Entries supplied:
=== Begin Enclosure ===

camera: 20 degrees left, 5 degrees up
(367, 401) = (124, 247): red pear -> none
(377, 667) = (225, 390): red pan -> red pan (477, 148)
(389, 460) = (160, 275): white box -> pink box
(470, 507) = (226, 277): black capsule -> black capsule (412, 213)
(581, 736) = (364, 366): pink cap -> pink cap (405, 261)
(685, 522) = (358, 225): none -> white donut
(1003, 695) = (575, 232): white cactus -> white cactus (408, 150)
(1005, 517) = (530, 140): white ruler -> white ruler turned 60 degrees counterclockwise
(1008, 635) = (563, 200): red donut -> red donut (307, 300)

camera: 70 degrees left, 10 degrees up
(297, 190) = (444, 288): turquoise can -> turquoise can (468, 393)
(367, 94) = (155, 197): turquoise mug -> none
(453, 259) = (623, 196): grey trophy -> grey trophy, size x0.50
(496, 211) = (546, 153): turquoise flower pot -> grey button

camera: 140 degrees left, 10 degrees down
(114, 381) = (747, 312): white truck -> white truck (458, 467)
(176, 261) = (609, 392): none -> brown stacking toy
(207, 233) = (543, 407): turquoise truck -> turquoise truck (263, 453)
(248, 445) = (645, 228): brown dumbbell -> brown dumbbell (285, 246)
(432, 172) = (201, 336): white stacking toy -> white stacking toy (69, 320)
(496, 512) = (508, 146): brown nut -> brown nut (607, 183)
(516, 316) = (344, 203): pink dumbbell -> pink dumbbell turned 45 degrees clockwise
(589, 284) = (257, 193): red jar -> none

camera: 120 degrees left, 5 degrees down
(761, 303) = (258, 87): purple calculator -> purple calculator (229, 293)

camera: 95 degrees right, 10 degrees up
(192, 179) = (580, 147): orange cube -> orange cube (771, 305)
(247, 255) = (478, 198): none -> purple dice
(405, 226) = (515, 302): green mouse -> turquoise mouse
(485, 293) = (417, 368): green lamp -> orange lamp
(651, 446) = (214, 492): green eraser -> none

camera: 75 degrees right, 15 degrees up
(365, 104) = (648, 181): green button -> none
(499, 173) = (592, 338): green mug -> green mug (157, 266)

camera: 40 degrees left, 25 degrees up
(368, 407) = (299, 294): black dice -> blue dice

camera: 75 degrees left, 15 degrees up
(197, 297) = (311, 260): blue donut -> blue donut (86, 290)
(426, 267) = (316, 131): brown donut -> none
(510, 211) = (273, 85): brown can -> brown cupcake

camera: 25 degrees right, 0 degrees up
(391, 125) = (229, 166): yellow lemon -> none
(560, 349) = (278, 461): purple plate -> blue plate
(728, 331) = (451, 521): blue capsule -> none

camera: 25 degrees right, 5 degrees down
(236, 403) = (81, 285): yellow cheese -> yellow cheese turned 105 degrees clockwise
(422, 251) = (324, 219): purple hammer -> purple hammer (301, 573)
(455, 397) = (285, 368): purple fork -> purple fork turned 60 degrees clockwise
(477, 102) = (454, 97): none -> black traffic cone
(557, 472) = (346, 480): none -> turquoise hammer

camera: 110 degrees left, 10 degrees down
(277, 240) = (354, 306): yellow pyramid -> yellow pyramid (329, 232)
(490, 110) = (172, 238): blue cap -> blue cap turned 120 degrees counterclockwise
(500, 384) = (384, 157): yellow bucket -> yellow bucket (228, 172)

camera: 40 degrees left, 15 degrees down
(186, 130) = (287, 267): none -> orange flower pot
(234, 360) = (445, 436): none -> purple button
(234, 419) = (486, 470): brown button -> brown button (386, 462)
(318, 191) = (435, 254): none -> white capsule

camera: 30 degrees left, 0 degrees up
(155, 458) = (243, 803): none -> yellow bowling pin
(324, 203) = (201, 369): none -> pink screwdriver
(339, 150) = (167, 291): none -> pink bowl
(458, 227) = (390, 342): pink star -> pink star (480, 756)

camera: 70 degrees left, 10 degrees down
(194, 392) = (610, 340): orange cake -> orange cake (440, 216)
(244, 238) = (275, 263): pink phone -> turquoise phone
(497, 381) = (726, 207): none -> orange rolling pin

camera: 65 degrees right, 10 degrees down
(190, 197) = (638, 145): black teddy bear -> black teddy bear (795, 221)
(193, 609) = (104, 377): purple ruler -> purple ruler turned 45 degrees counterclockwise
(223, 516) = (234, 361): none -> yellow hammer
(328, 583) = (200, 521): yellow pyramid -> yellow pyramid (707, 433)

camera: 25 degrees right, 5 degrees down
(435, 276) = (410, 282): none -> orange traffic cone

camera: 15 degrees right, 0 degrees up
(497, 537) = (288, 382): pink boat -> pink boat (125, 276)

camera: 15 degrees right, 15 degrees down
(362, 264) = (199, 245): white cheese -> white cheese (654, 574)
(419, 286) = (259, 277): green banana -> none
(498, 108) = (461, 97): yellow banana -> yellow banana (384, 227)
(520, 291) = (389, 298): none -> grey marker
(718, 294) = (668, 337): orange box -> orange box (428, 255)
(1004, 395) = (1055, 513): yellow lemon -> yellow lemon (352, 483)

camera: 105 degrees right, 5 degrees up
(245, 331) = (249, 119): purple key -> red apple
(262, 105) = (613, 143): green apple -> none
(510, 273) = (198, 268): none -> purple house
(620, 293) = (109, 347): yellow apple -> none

=== End Enclosure ===

About this exercise:
Select and copy every line of the listing with the word "right".

Answer box:
camera: 95 degrees right, 10 degrees up
camera: 75 degrees right, 15 degrees up
camera: 25 degrees right, 0 degrees up
camera: 25 degrees right, 5 degrees down
camera: 65 degrees right, 10 degrees down
camera: 25 degrees right, 5 degrees down
camera: 15 degrees right, 0 degrees up
camera: 15 degrees right, 15 degrees down
camera: 105 degrees right, 5 degrees up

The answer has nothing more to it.